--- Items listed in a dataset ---

◆ ◆ ◆

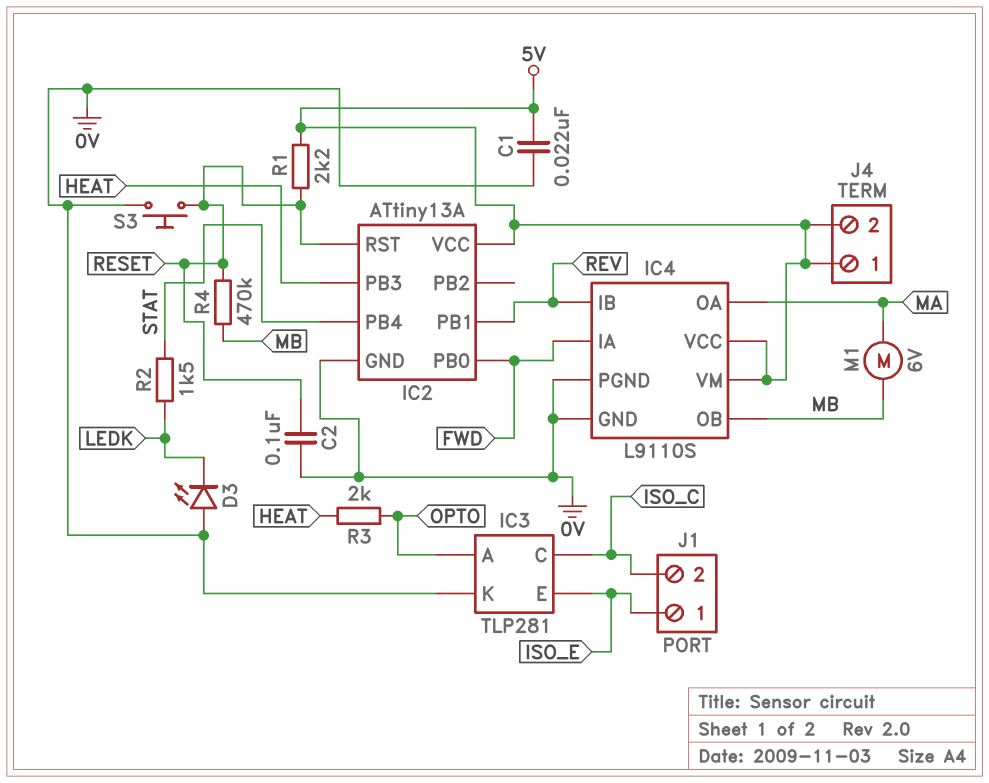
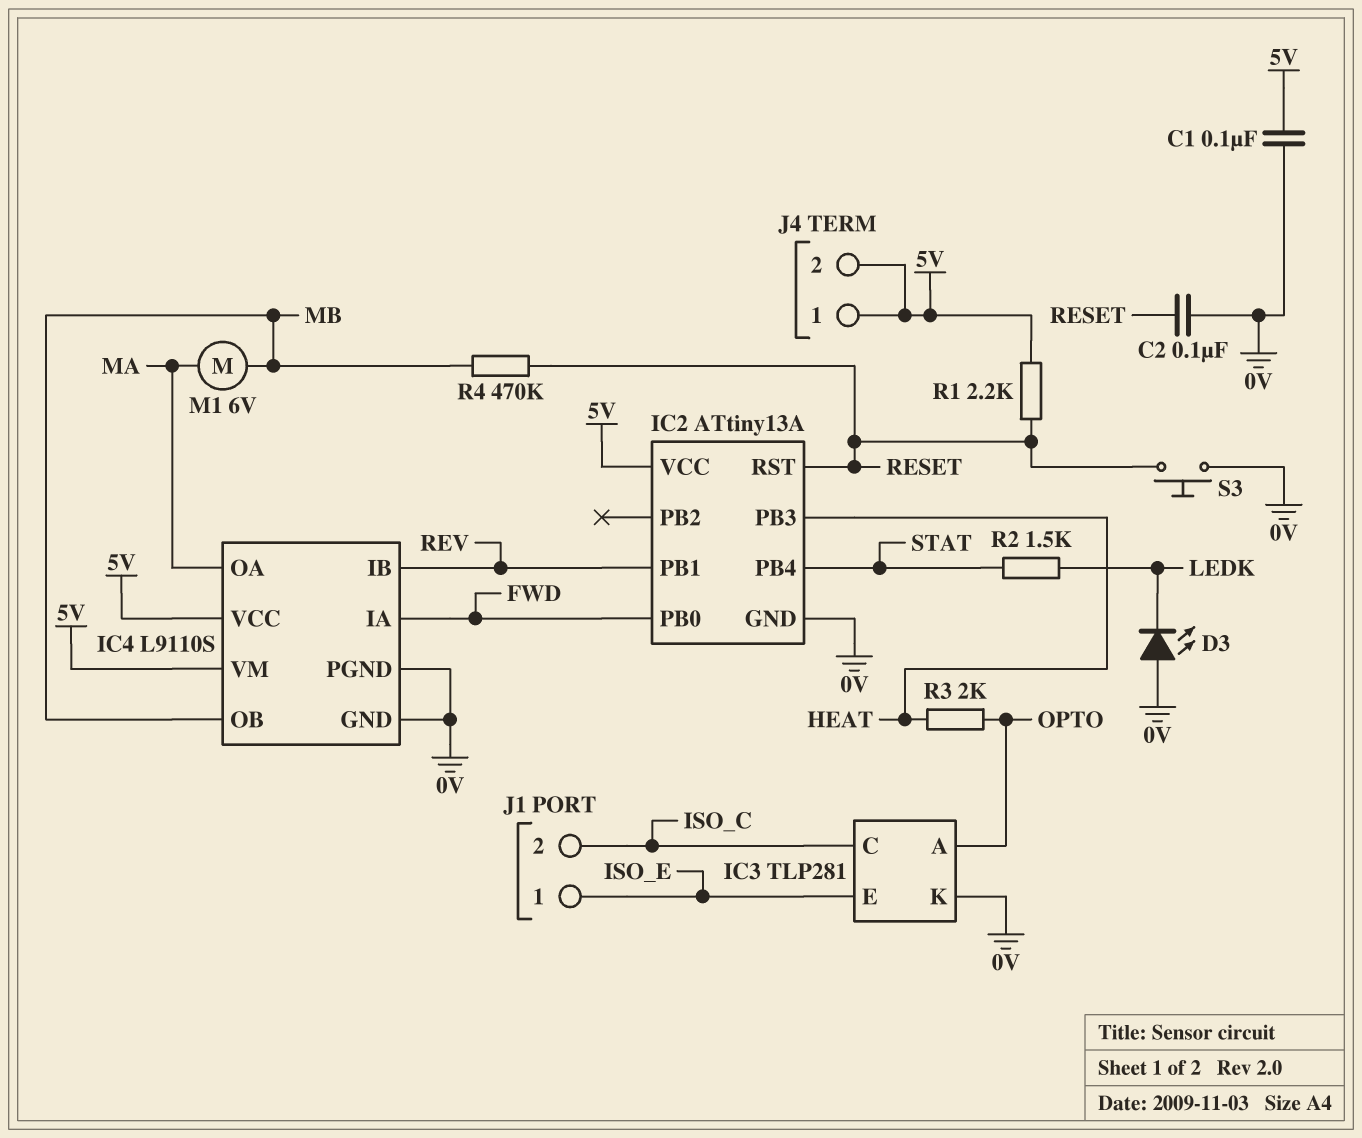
C1: 22nF (0V, 5V) -> 100nF (0V, 5V)

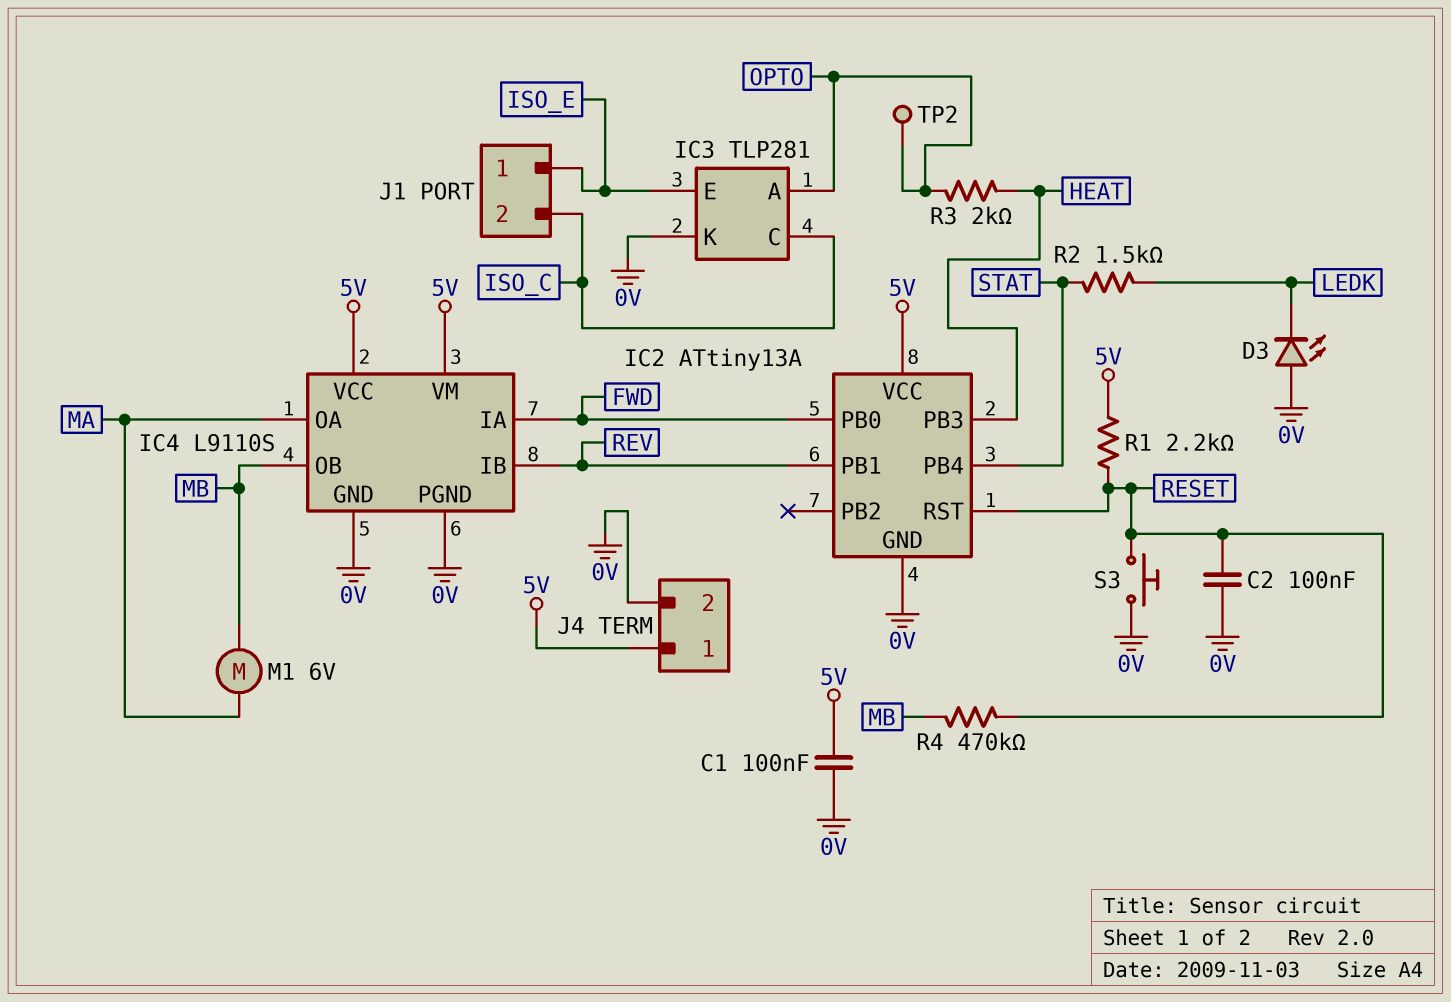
J4 pin 2: 5V -> 0V
TP2: none -> test point (OPTO)

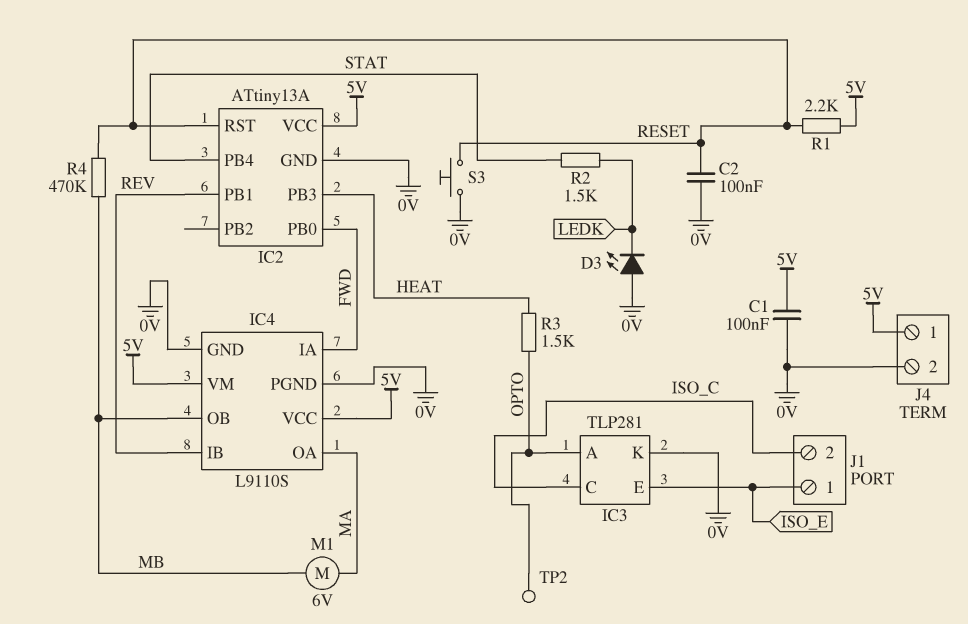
R3: 2k (HEAT, OPTO) -> 1.5k (HEAT, OPTO)

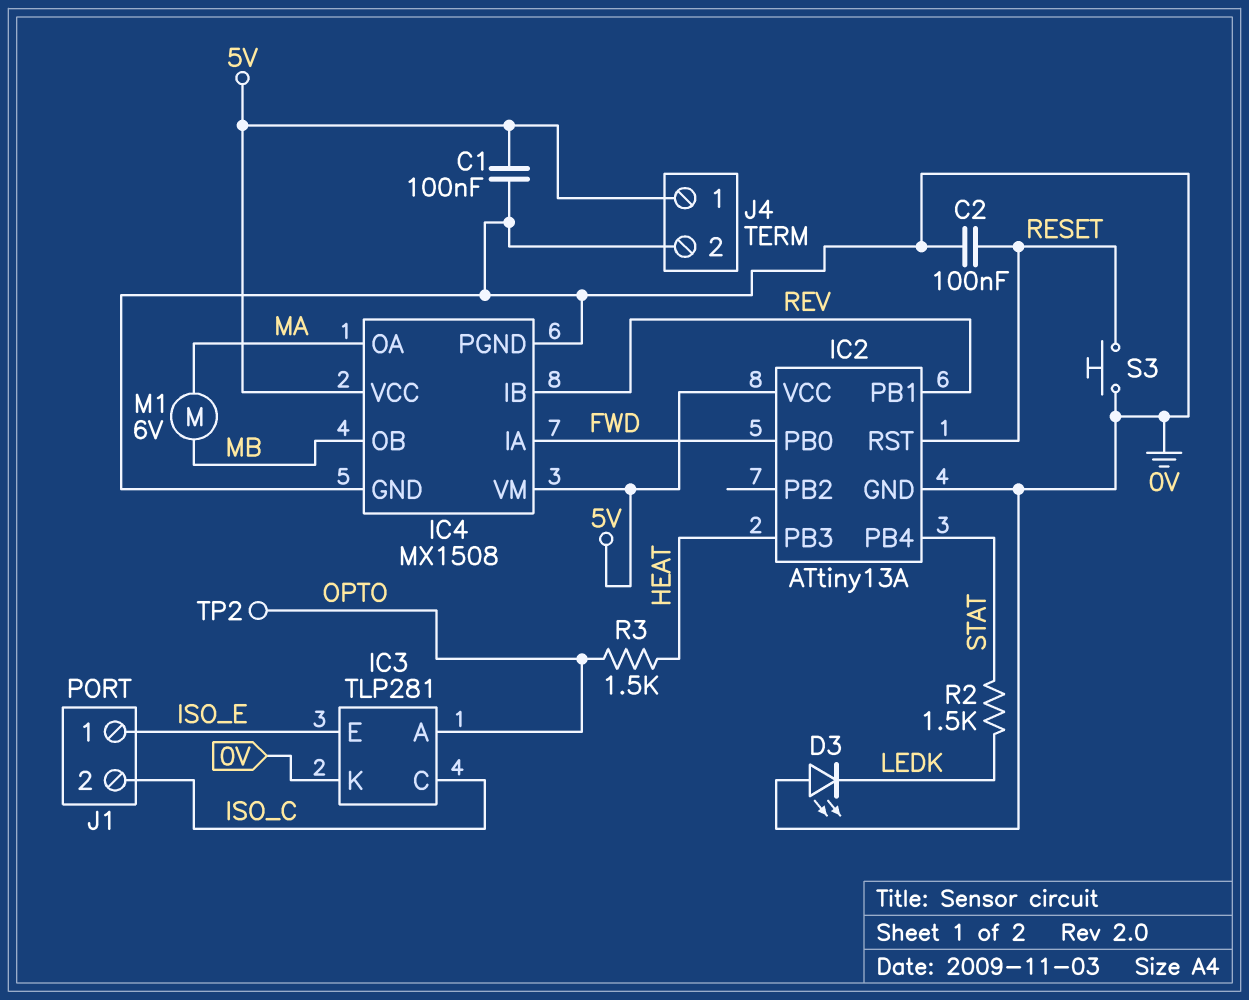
IC4: L9110S -> MX1508
R1: 2.2k (5V, RESET) -> none
R4: 470k (MB, RESET) -> none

◆ ◆ ◆

--- Task requirements ---
Without the pictures, reproduce every record exactly as it appears above.

--- Response to the task ---
C1: 22nF (0V, 5V) -> 100nF (0V, 5V)

J4 pin 2: 5V -> 0V
TP2: none -> test point (OPTO)

R3: 2k (HEAT, OPTO) -> 1.5k (HEAT, OPTO)

IC4: L9110S -> MX1508
R1: 2.2k (5V, RESET) -> none
R4: 470k (MB, RESET) -> none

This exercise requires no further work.